### Exercise directions
Take the material below and reproduce, word for word, only the lines from the line with "(268, 506) = (660, 168): black" through the line with "(655, 452) = (466, 171): yellow".

BEGIN

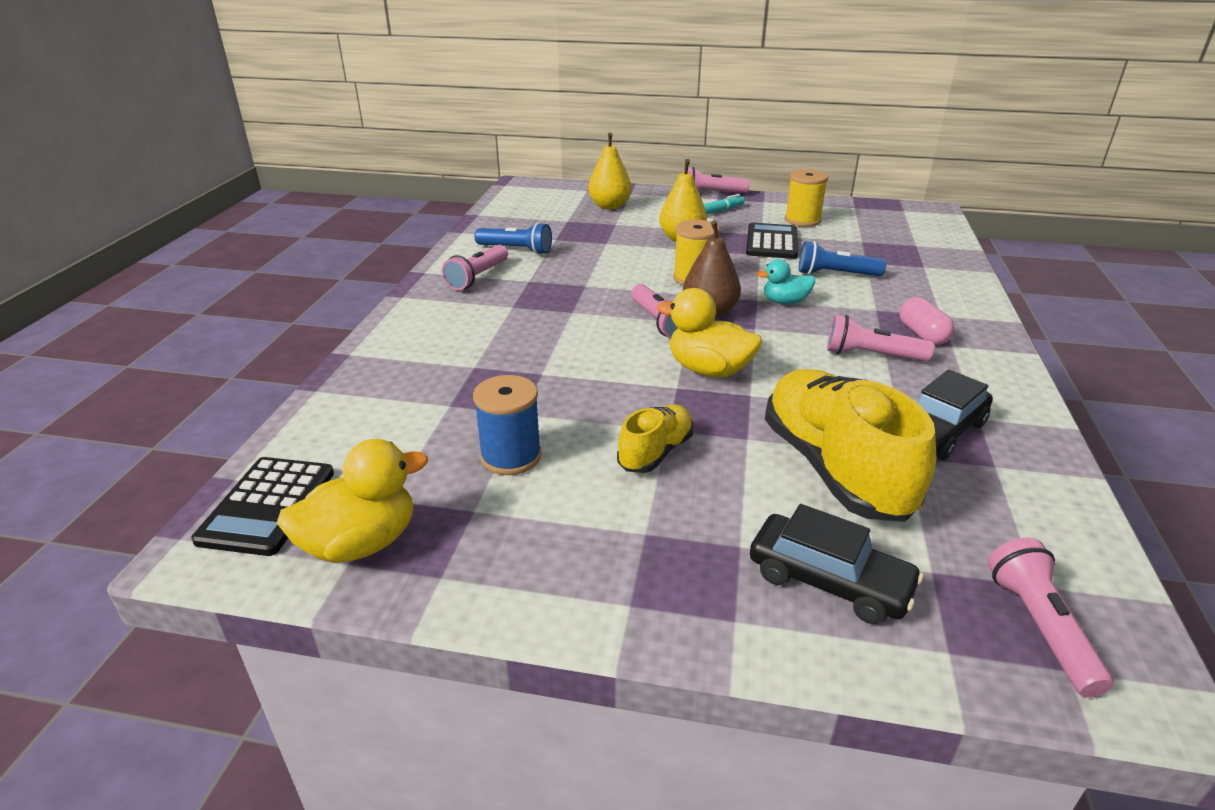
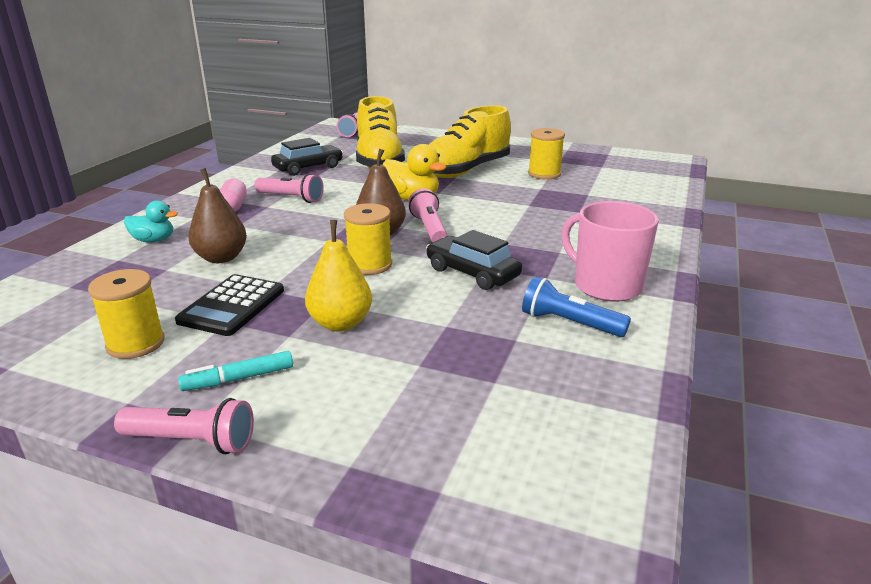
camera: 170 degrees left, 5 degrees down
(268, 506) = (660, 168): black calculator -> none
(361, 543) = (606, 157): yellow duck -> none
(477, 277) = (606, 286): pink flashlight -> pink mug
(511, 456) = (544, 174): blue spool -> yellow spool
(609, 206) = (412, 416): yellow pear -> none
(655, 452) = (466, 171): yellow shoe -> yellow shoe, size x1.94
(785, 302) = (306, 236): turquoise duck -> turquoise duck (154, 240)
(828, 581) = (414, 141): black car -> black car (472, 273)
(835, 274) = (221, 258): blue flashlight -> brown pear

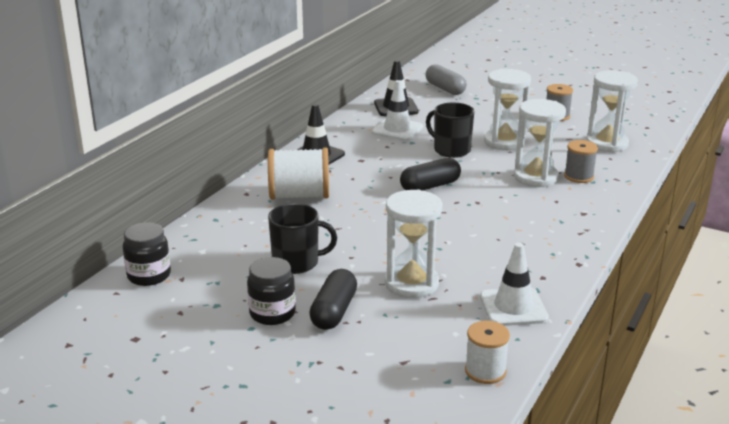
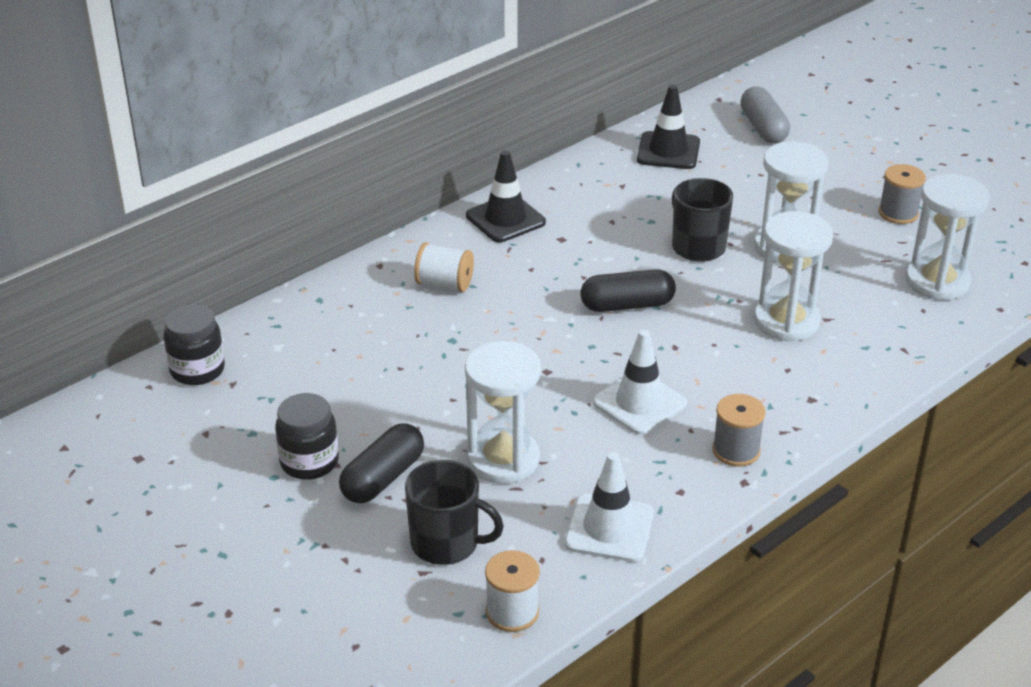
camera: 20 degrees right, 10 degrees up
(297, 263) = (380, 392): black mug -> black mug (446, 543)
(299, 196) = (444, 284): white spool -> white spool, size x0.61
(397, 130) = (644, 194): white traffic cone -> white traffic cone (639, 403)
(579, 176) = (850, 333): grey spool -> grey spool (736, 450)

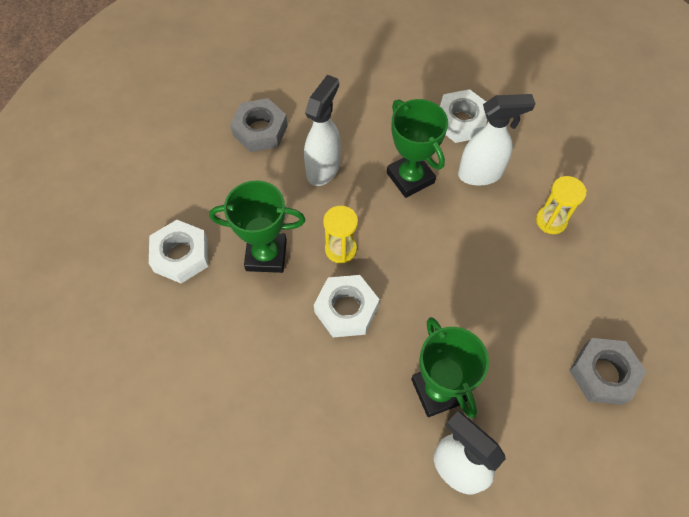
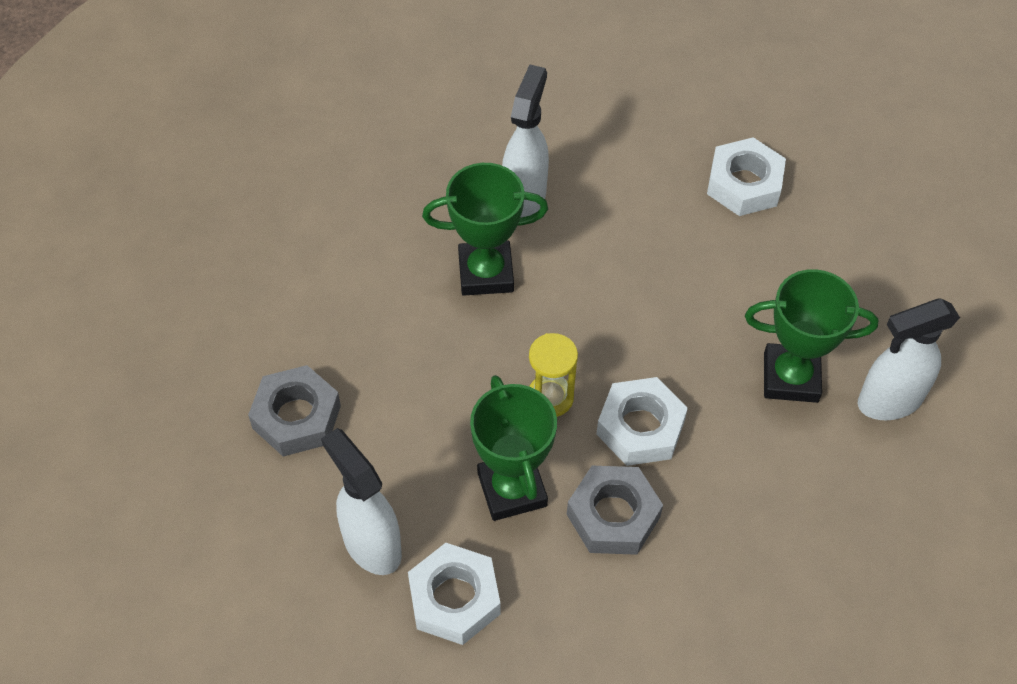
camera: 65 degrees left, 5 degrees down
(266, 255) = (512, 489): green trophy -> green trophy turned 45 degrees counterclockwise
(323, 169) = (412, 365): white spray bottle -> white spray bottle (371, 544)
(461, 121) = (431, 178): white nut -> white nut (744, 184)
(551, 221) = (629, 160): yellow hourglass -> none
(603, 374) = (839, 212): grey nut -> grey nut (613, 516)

END
BEGIN

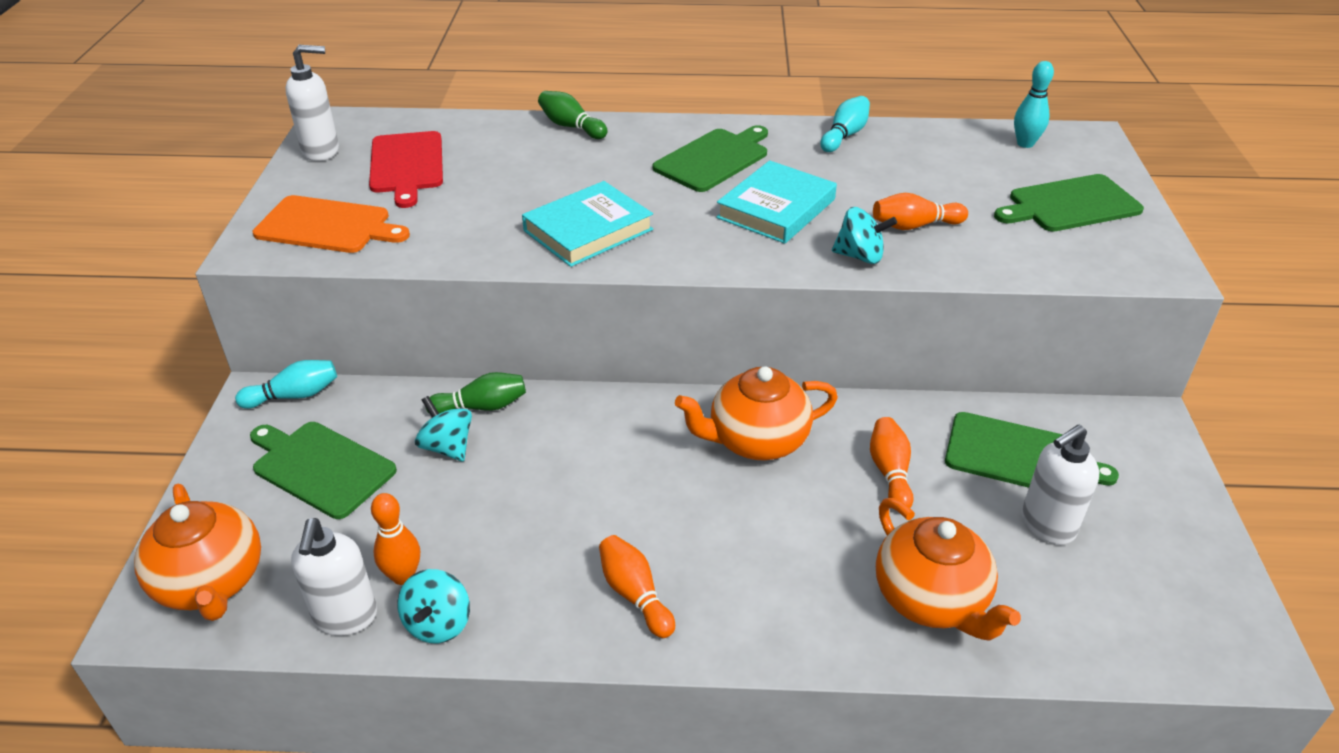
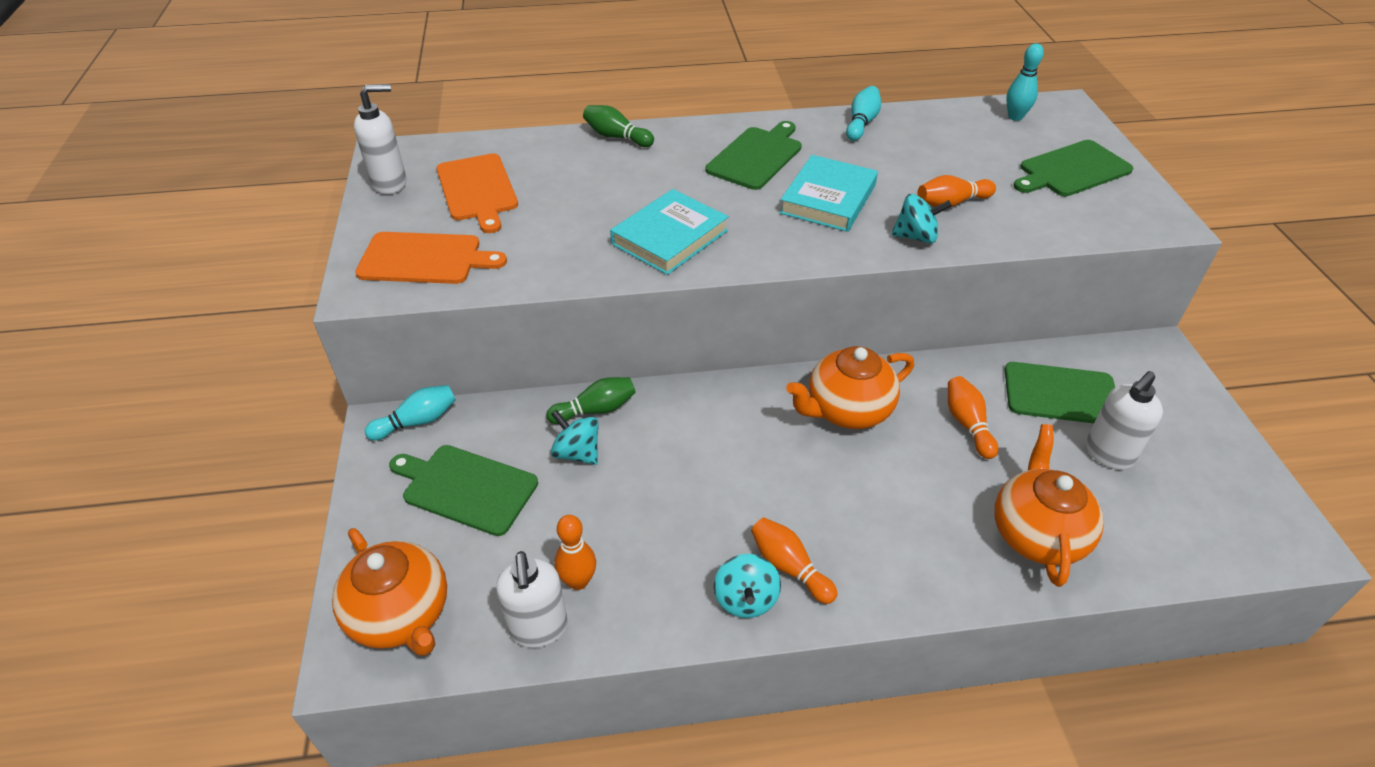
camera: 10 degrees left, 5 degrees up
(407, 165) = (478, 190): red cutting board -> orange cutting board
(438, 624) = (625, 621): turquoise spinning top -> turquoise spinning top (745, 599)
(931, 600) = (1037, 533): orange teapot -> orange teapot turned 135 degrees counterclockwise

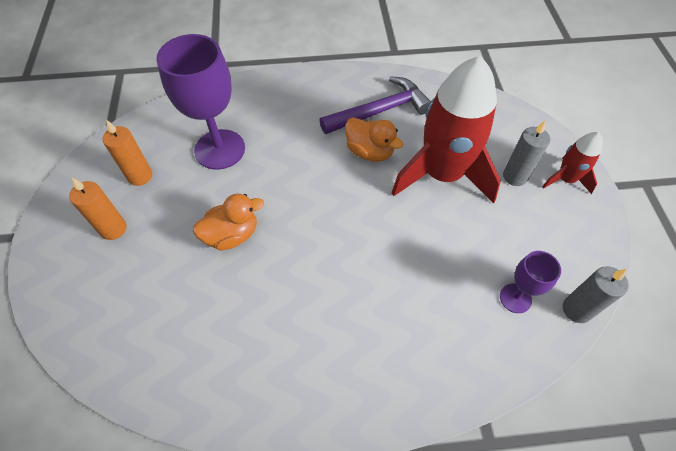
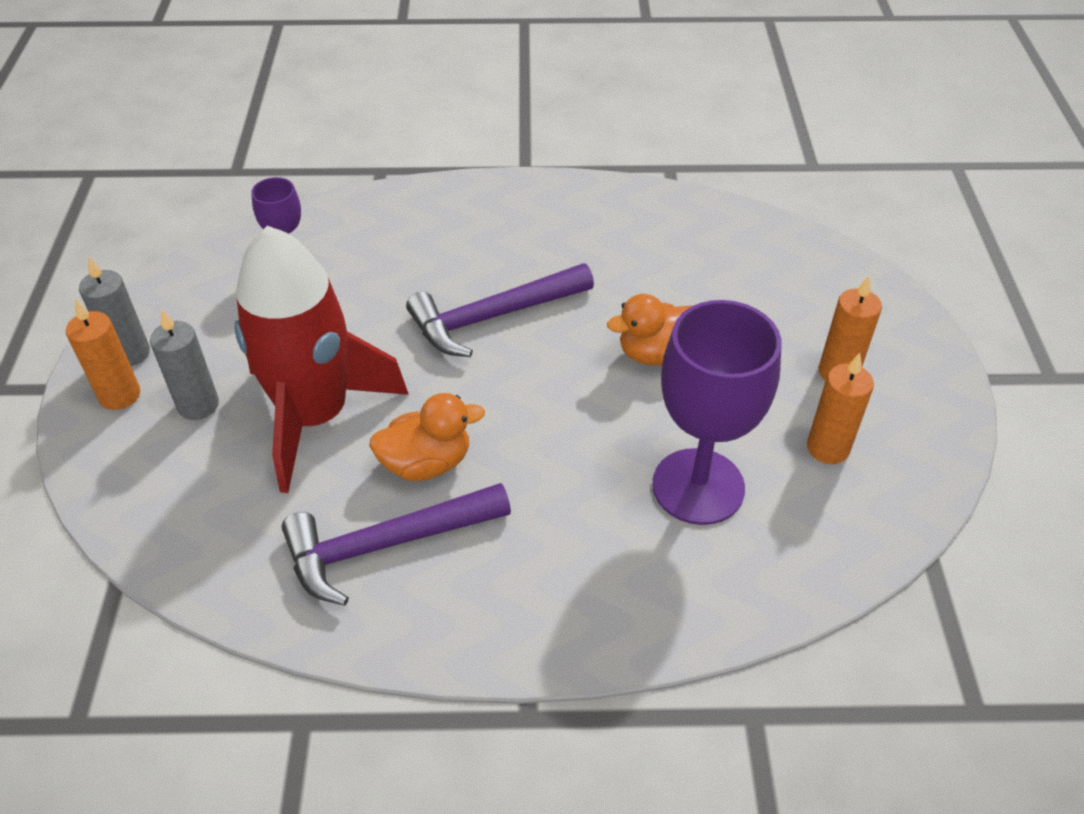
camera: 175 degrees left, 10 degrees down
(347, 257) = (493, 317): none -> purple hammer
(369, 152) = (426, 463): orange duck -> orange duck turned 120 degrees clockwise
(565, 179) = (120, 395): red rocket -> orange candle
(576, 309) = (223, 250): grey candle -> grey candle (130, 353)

END

### Answer space
(268, 506) = (660, 168): black calculator -> none
(361, 543) = (606, 157): yellow duck -> none
(477, 277) = (606, 286): pink flashlight -> pink mug
(511, 456) = (544, 174): blue spool -> yellow spool
(609, 206) = (412, 416): yellow pear -> none
(655, 452) = (466, 171): yellow shoe -> yellow shoe, size x1.94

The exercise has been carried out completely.